→ MATERIAL PROVIDED
○ ○ ○ ○
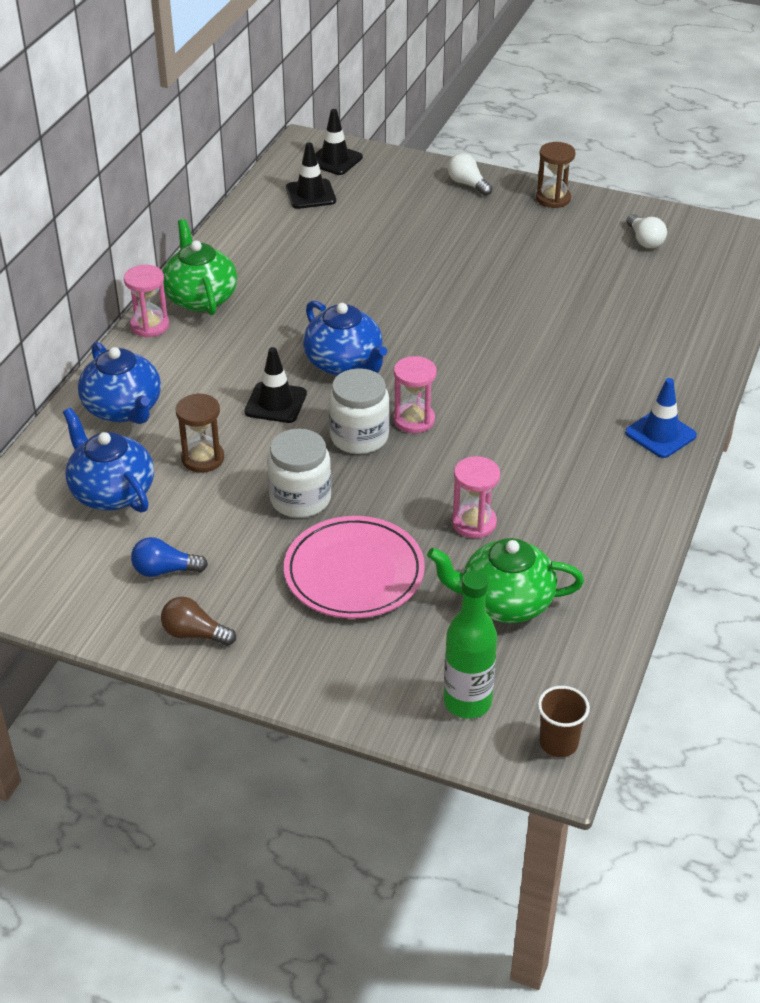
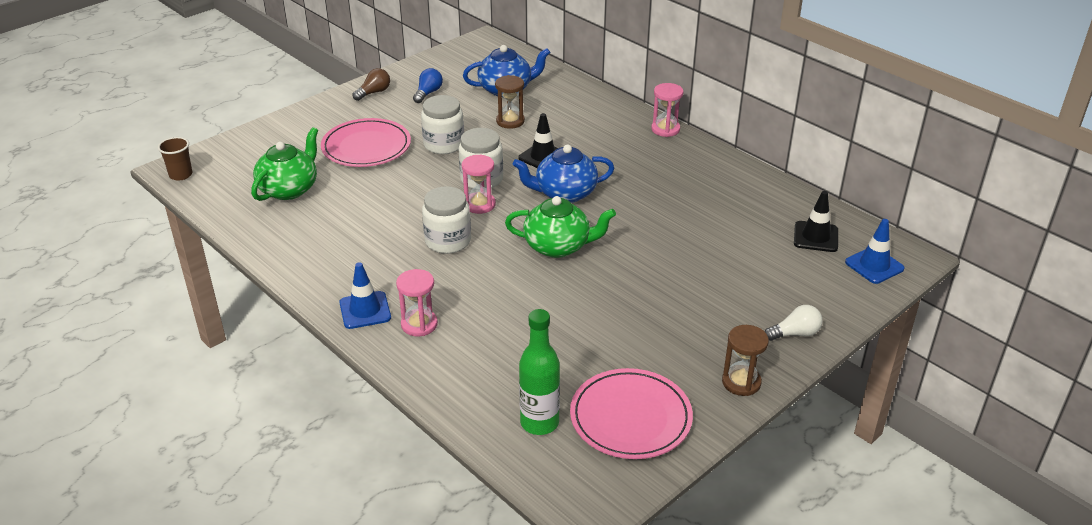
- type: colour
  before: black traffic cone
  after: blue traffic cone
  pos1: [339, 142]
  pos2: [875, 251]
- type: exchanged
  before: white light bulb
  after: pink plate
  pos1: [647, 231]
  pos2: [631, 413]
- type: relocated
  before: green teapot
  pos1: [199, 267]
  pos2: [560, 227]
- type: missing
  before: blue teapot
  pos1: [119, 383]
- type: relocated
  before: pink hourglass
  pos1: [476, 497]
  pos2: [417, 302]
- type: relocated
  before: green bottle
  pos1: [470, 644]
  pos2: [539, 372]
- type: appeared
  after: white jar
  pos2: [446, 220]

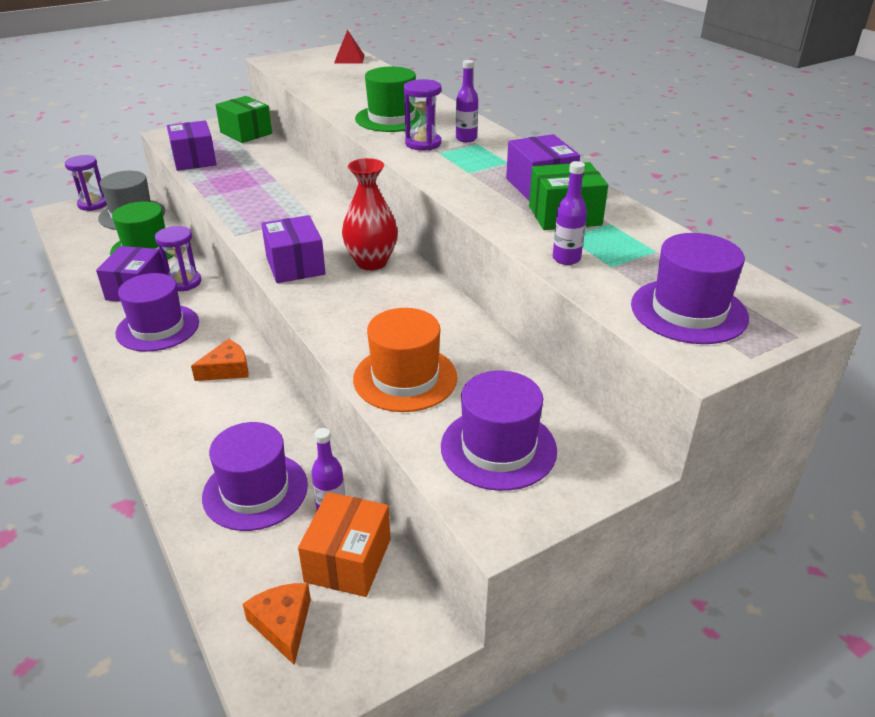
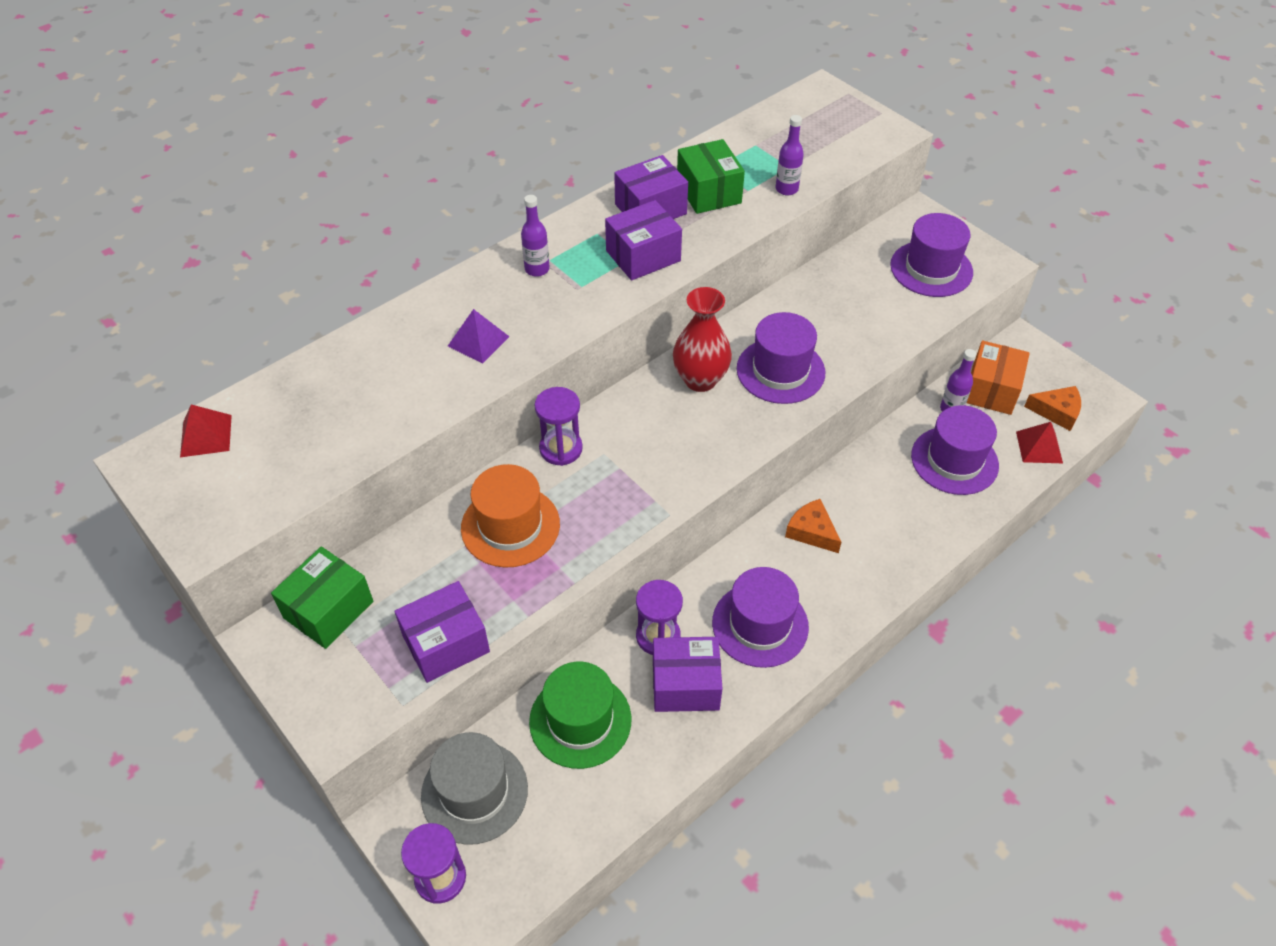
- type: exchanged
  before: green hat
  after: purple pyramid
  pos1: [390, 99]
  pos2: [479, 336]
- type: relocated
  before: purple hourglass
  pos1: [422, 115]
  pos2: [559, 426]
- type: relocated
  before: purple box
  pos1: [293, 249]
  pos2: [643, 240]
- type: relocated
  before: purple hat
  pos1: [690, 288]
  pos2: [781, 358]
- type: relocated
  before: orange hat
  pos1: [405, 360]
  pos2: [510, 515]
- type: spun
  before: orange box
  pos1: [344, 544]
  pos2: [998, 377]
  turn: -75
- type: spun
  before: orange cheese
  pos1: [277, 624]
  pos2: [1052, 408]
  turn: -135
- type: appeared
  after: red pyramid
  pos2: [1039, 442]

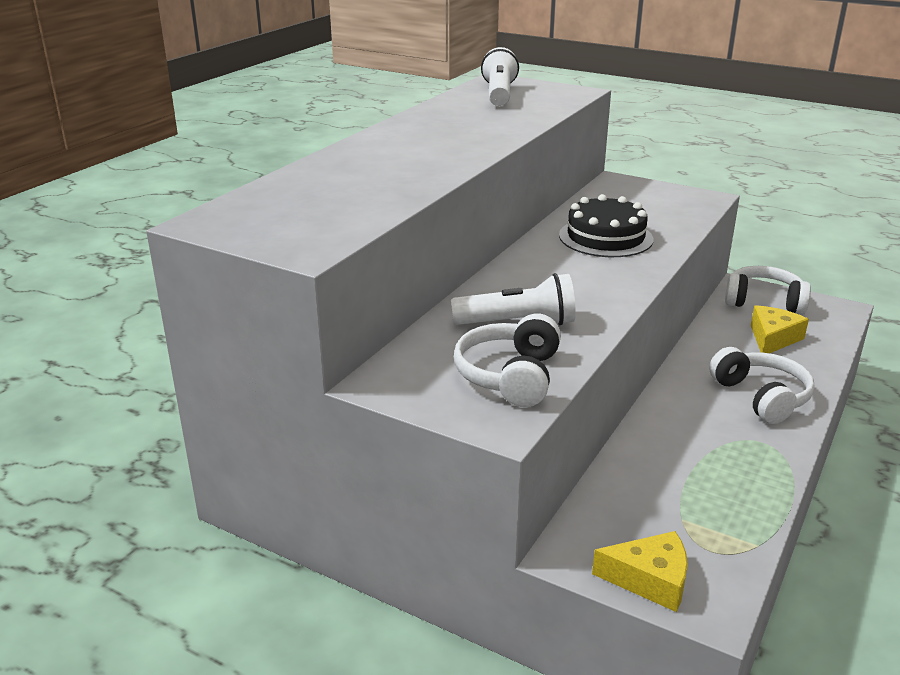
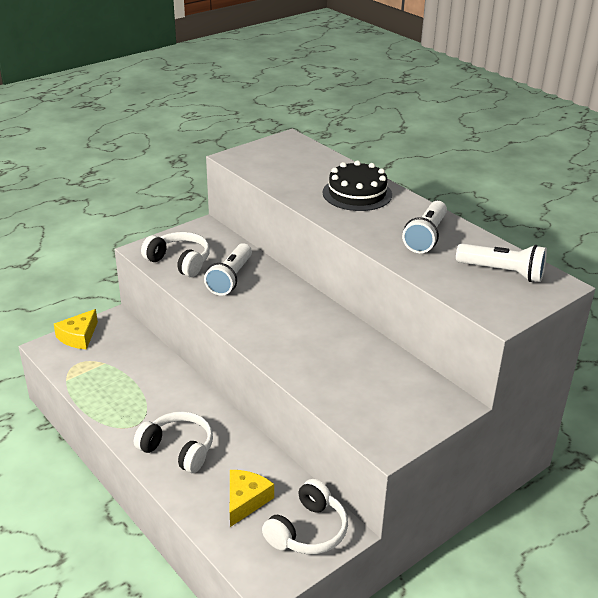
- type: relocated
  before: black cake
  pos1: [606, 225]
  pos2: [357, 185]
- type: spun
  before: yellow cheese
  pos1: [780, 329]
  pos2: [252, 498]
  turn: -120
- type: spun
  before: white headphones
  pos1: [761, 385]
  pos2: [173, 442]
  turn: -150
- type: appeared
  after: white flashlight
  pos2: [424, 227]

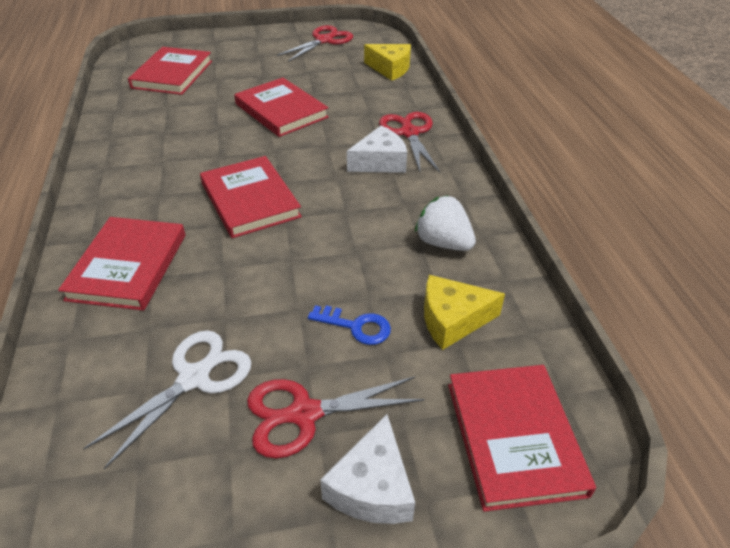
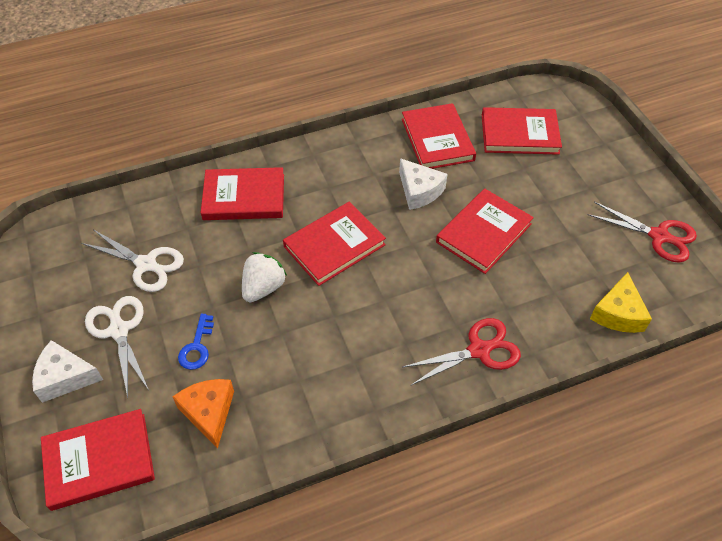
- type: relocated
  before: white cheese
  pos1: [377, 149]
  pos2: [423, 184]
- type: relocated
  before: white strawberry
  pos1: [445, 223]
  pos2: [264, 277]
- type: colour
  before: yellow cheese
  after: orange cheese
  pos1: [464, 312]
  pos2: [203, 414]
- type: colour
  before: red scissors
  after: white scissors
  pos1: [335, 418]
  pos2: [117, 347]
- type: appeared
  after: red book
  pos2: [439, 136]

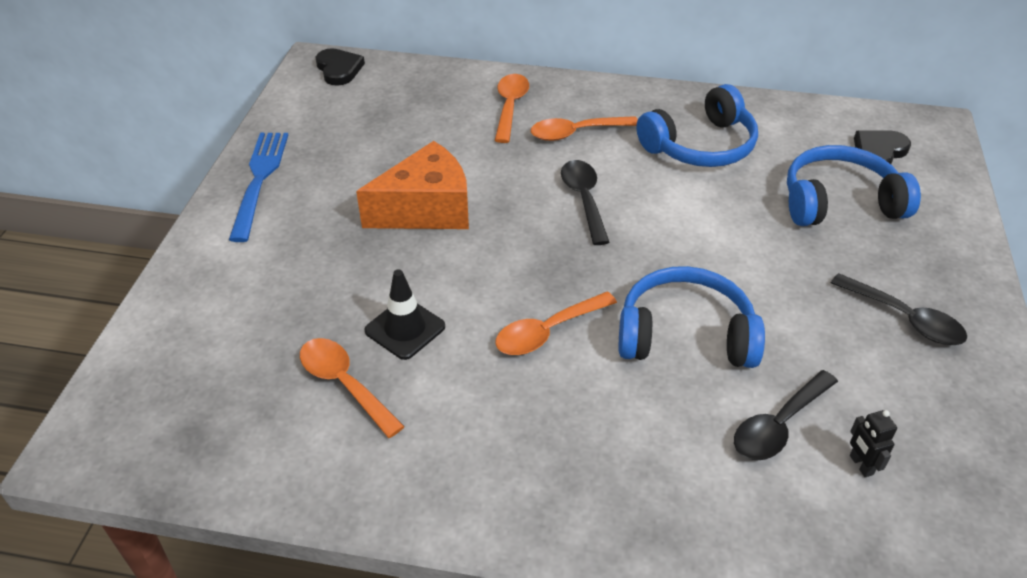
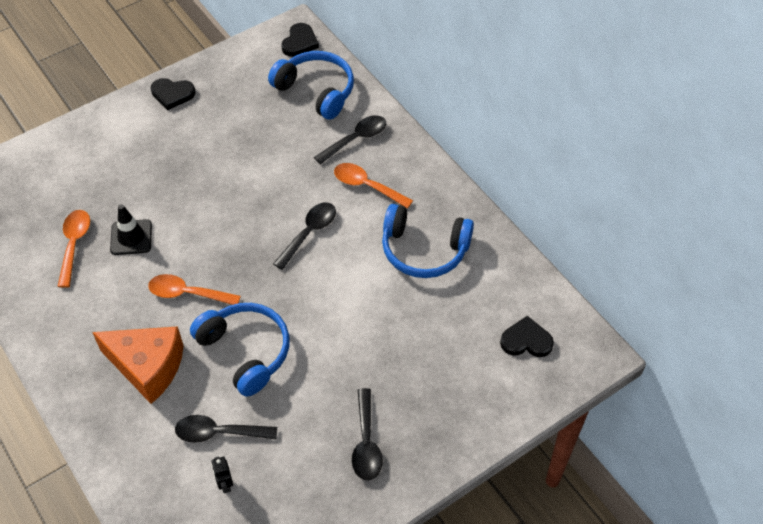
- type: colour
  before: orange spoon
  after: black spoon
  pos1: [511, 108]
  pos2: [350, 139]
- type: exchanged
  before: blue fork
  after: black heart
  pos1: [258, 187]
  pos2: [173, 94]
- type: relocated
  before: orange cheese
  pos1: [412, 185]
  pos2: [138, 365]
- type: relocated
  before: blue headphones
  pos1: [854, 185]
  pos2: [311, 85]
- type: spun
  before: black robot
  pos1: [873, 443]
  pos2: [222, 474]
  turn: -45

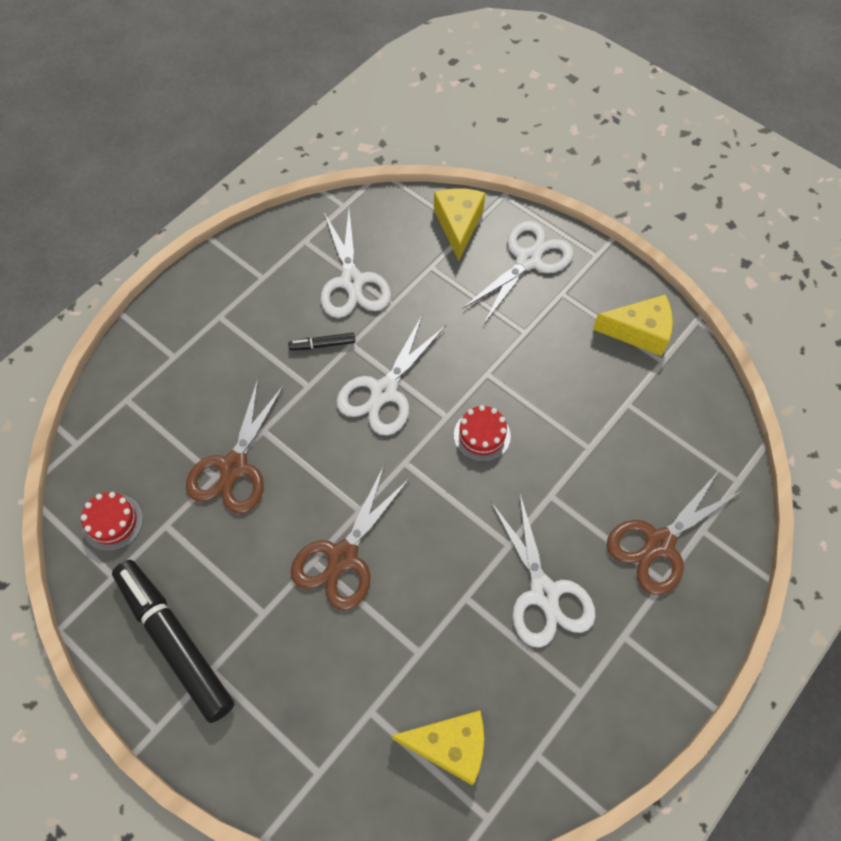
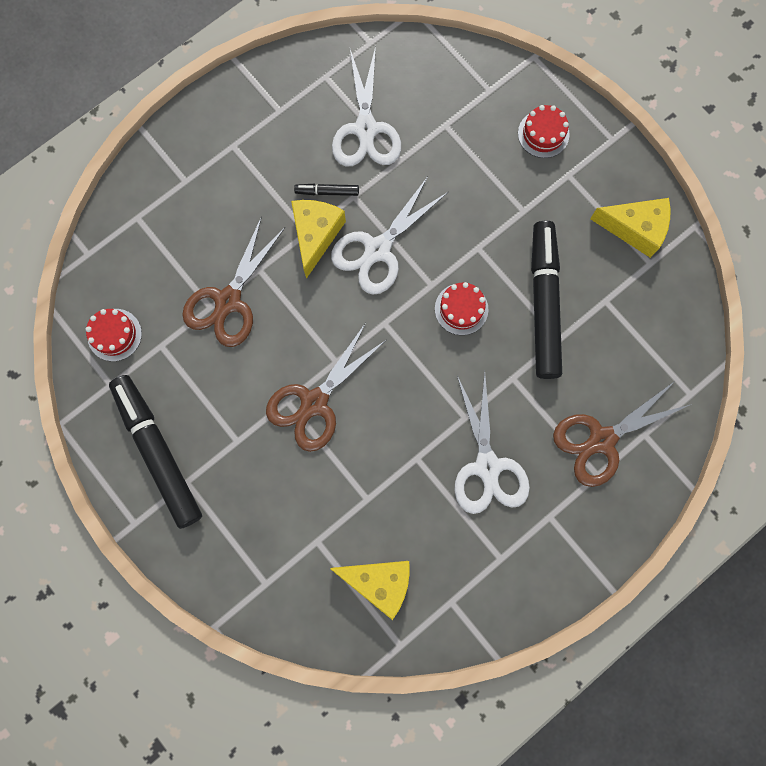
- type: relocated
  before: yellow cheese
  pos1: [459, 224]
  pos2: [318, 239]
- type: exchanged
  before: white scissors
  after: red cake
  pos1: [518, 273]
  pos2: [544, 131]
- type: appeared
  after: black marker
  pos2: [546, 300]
○ ○ ○ ○
→ ACTION ITEM
Return every line of the listing above where "pink" appears.

→ SOLUTION FOR THIS TASK
  after: pink plate
  before: pink hourglass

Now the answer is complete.